--- The data ---
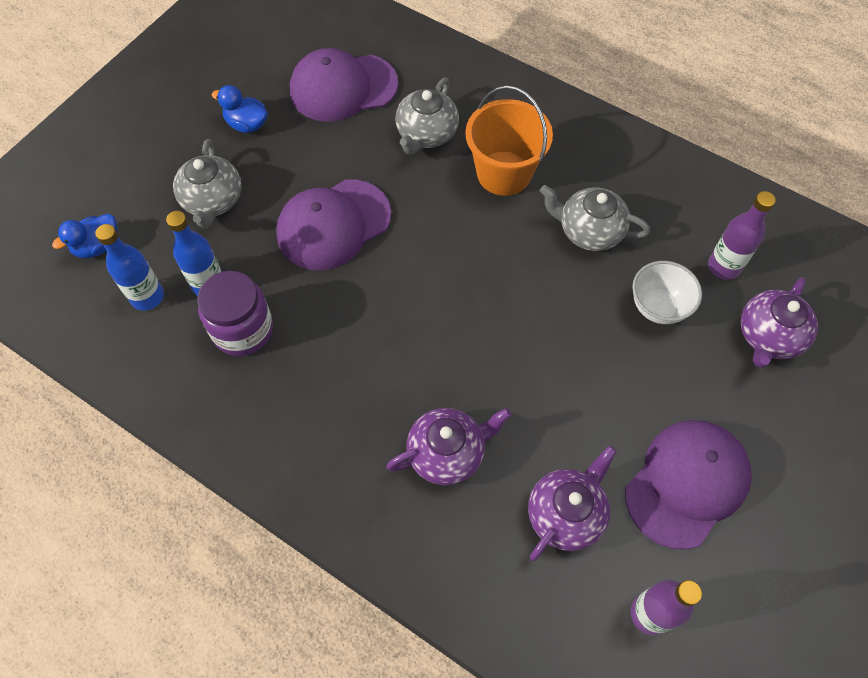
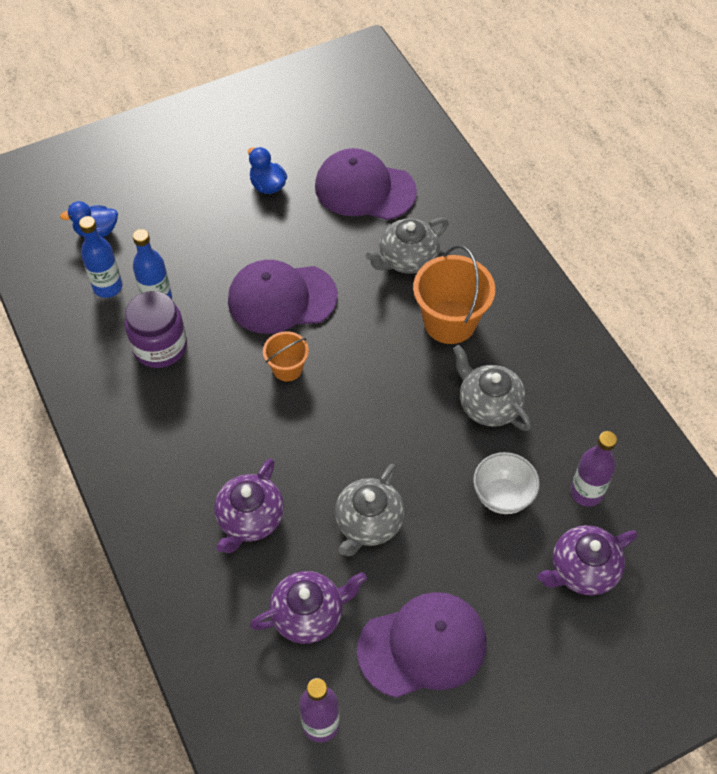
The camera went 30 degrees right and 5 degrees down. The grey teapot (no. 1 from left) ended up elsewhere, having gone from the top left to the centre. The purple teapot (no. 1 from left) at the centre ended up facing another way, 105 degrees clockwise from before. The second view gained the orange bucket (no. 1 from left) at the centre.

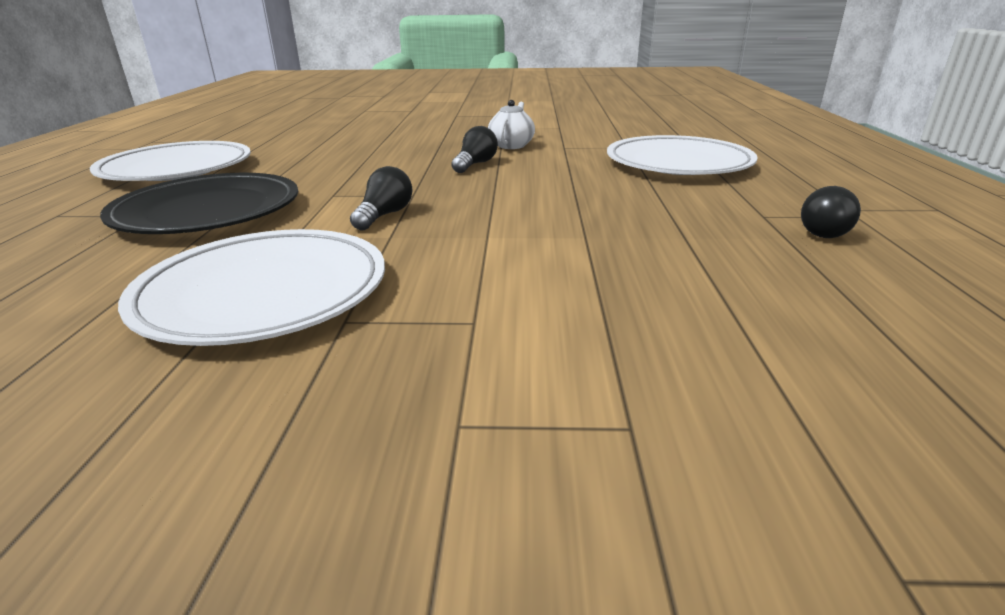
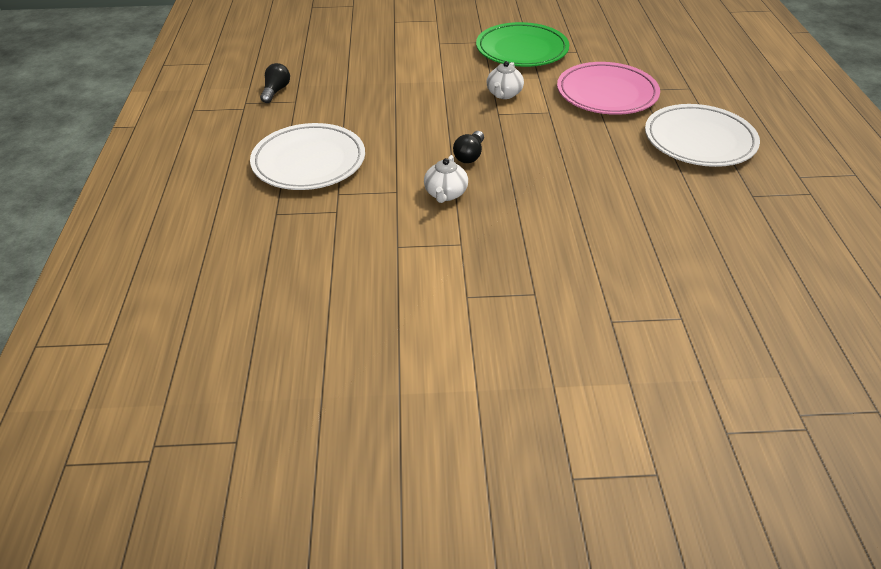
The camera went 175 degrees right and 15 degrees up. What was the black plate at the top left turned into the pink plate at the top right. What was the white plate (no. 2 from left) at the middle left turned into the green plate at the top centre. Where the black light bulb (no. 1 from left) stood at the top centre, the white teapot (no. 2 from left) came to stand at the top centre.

* * *

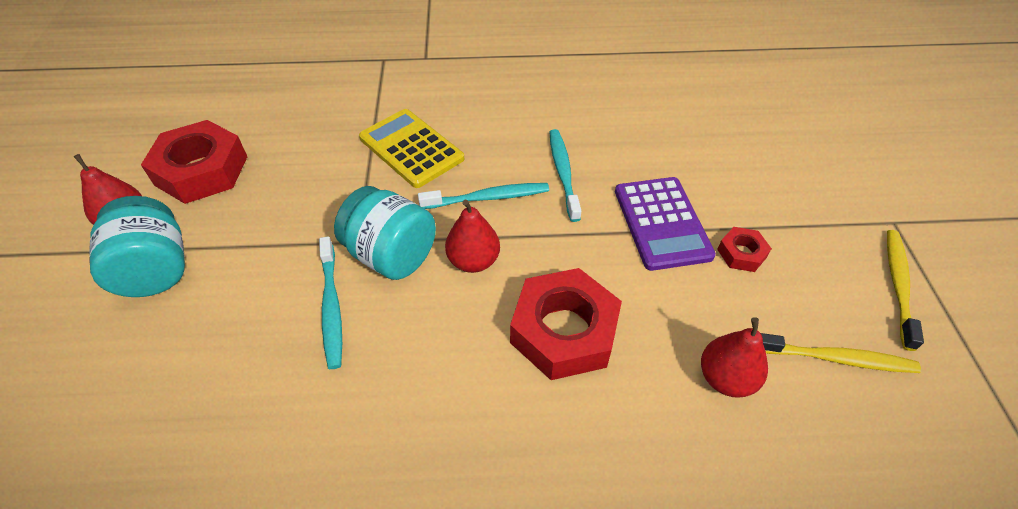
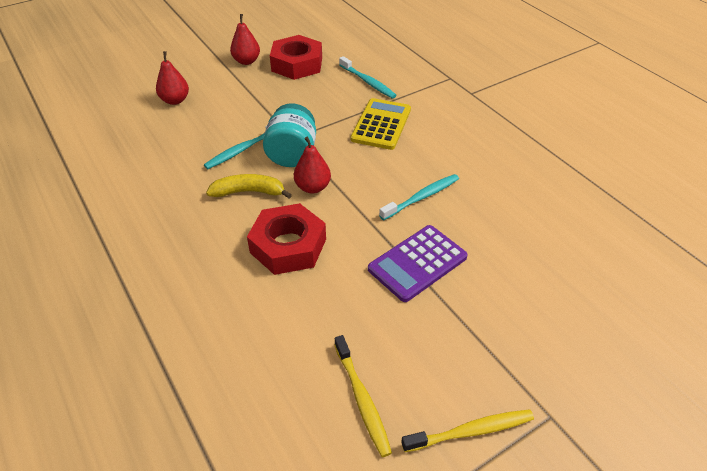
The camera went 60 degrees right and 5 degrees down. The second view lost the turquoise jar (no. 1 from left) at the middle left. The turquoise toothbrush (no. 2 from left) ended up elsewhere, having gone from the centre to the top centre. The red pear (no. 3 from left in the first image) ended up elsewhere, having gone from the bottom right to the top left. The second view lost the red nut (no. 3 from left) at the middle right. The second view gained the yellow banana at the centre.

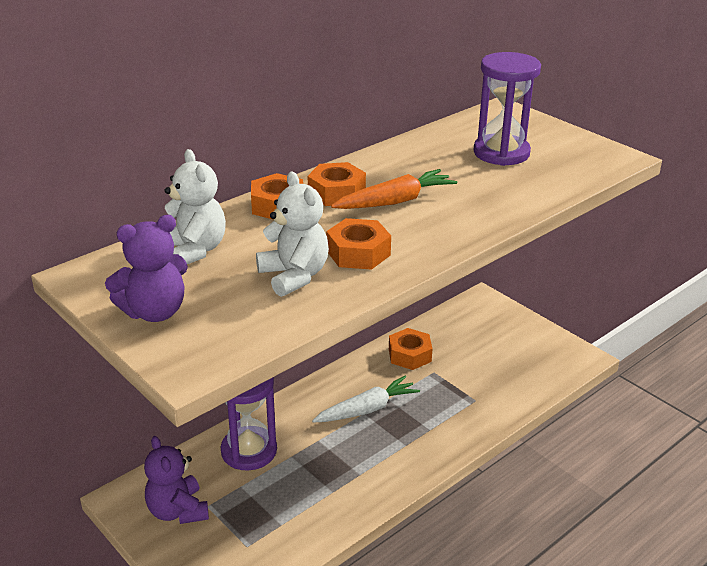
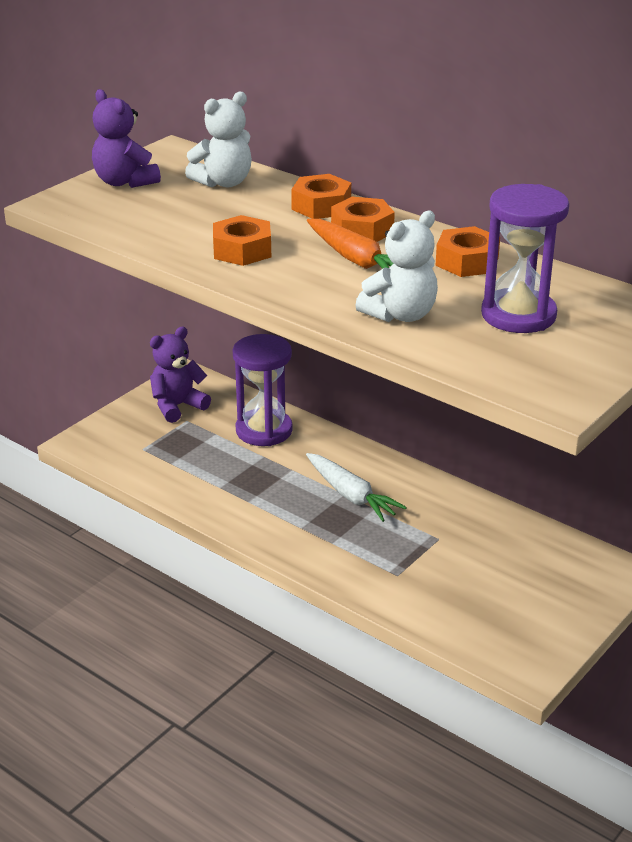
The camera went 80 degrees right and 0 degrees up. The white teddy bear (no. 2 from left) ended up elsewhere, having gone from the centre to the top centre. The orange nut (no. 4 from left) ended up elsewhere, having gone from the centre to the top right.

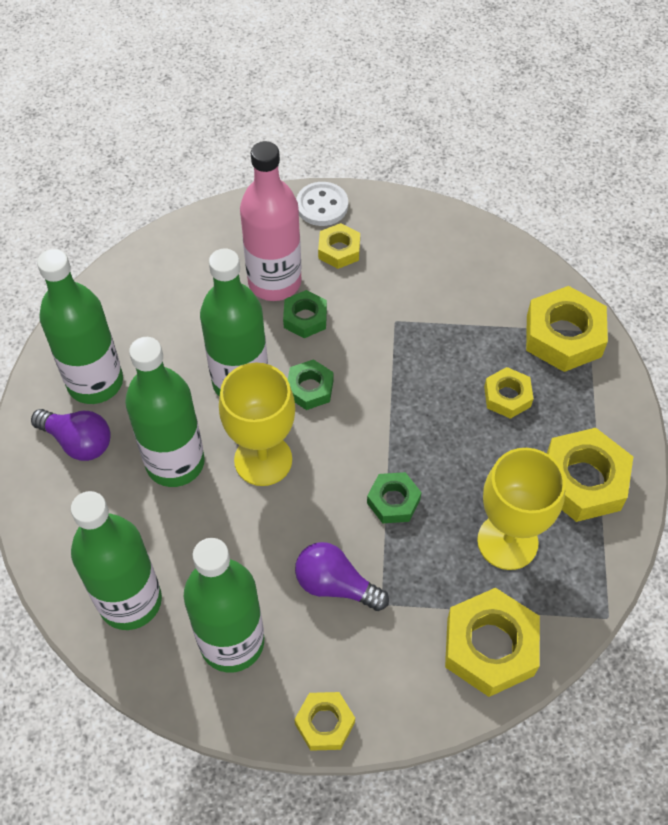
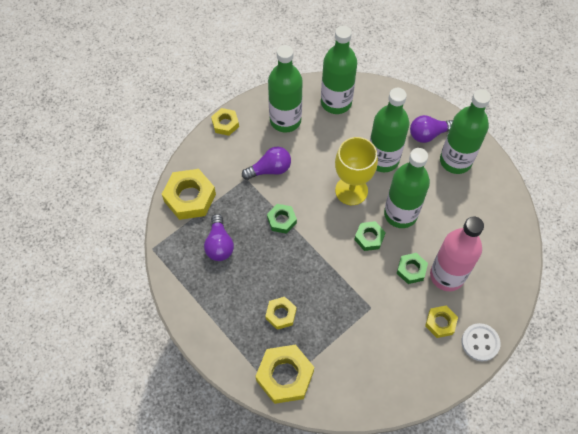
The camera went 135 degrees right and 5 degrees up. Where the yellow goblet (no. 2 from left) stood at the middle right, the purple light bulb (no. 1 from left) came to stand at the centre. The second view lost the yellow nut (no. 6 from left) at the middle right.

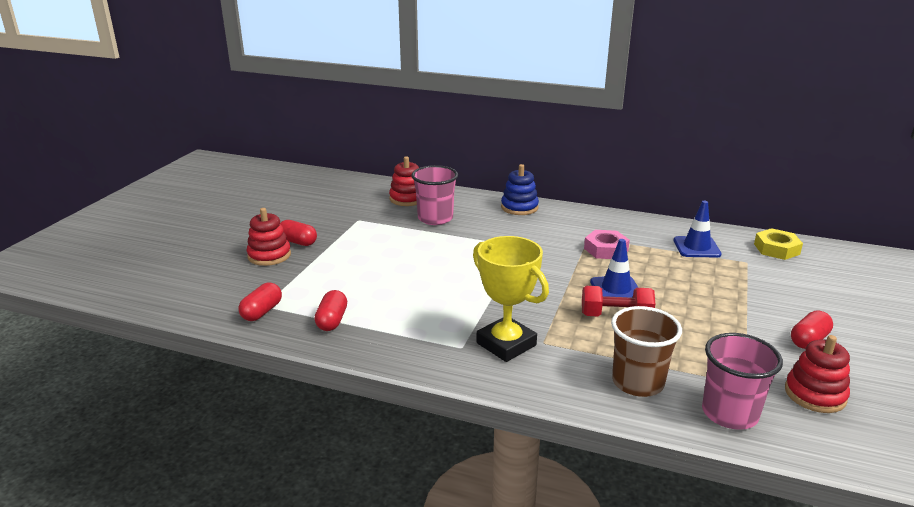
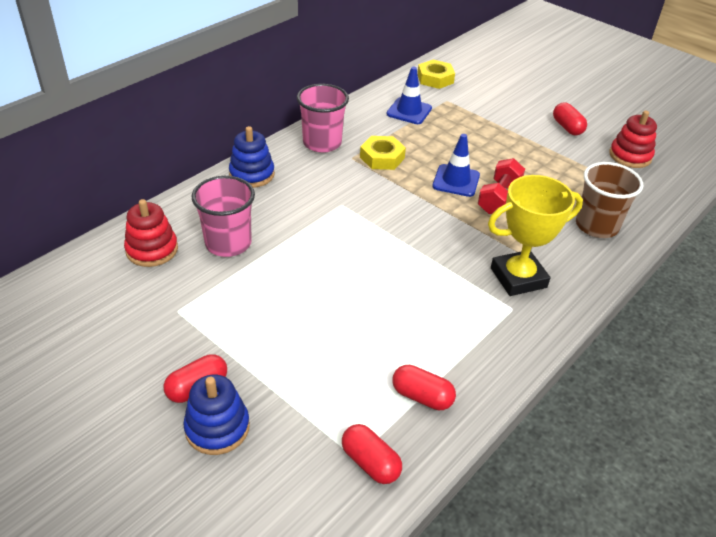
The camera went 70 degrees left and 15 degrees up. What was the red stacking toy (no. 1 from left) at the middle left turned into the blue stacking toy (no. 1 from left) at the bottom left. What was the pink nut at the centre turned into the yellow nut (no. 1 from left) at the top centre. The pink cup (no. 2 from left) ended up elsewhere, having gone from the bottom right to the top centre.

--- Task requirements ---
Using the entries above, extract exactly the lines from the one that contains "The camera went 60" through the one that contains "The camera went 135". Do not carry over any pictures.

--- Reply to the task ---
The camera went 60 degrees right and 5 degrees down. The second view lost the turquoise jar (no. 1 from left) at the middle left. The turquoise toothbrush (no. 2 from left) ended up elsewhere, having gone from the centre to the top centre. The red pear (no. 3 from left in the first image) ended up elsewhere, having gone from the bottom right to the top left. The second view lost the red nut (no. 3 from left) at the middle right. The second view gained the yellow banana at the centre.

The camera went 80 degrees right and 0 degrees up. The white teddy bear (no. 2 from left) ended up elsewhere, having gone from the centre to the top centre. The orange nut (no. 4 from left) ended up elsewhere, having gone from the centre to the top right.

The camera went 135 degrees right and 5 degrees up. Where the yellow goblet (no. 2 from left) stood at the middle right, the purple light bulb (no. 1 from left) came to stand at the centre. The second view lost the yellow nut (no. 6 from left) at the middle right.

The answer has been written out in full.